Exercise description>
Please give back every entry in full, word for word, but none of the pictures.

Object matching data

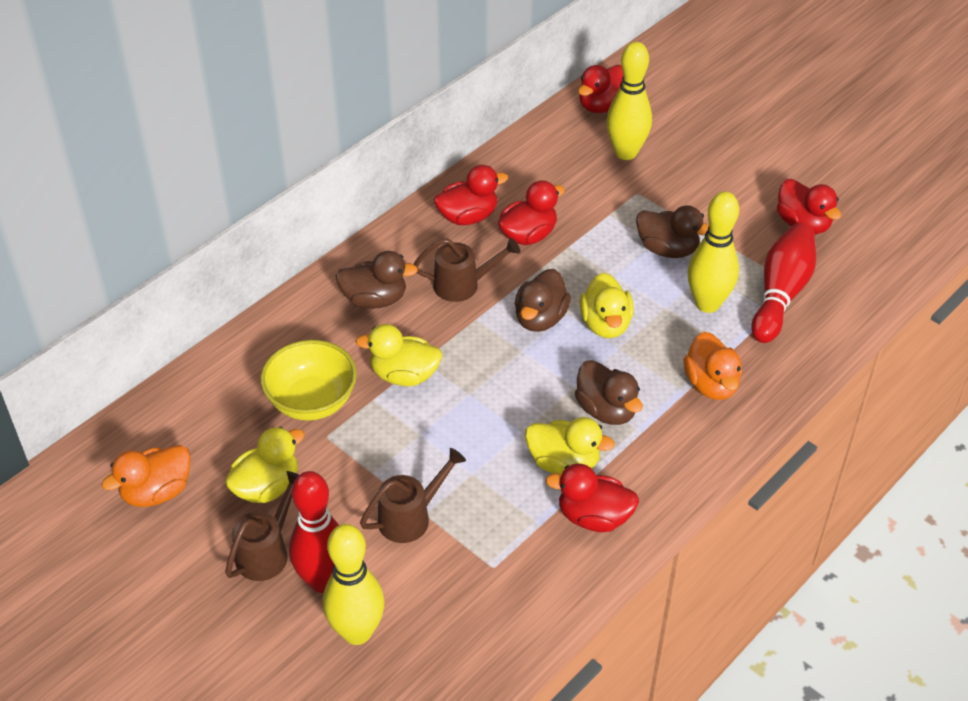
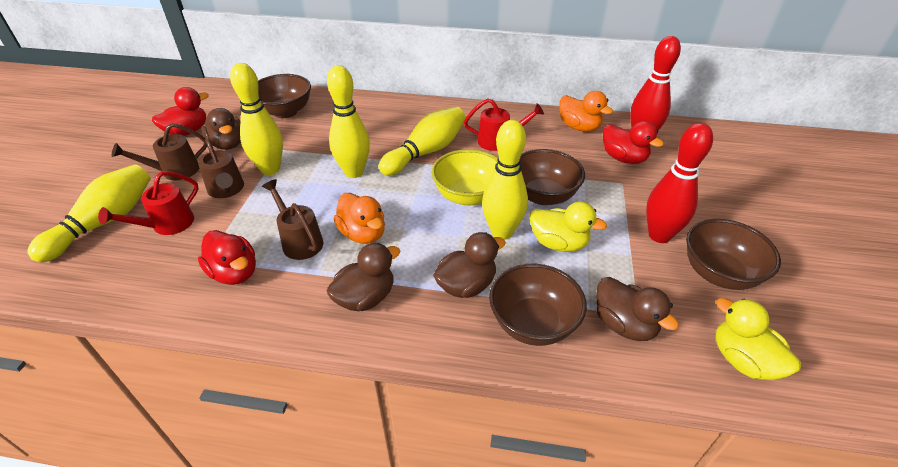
brown bowl: 0 -> 4
red duck: 5 -> 3
red watering can: 0 -> 2
yellow bowling pin: 3 -> 5
yellow duck: 4 -> 2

Your response>
brown bowl: 0 -> 4
red duck: 5 -> 3
red watering can: 0 -> 2
yellow bowling pin: 3 -> 5
yellow duck: 4 -> 2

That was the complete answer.